Before anything else, copy every record below exactly as it stands.

++++ Given records

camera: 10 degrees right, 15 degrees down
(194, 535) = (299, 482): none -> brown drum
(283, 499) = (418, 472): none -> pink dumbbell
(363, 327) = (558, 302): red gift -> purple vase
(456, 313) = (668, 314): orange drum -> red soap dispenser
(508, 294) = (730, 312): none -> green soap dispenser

++++++++

Result below
camera: 10 degrees right, 15 degrees down
(194, 535) = (299, 482): none -> brown drum
(283, 499) = (418, 472): none -> pink dumbbell
(363, 327) = (558, 302): red gift -> purple vase
(456, 313) = (668, 314): orange drum -> red soap dispenser
(508, 294) = (730, 312): none -> green soap dispenser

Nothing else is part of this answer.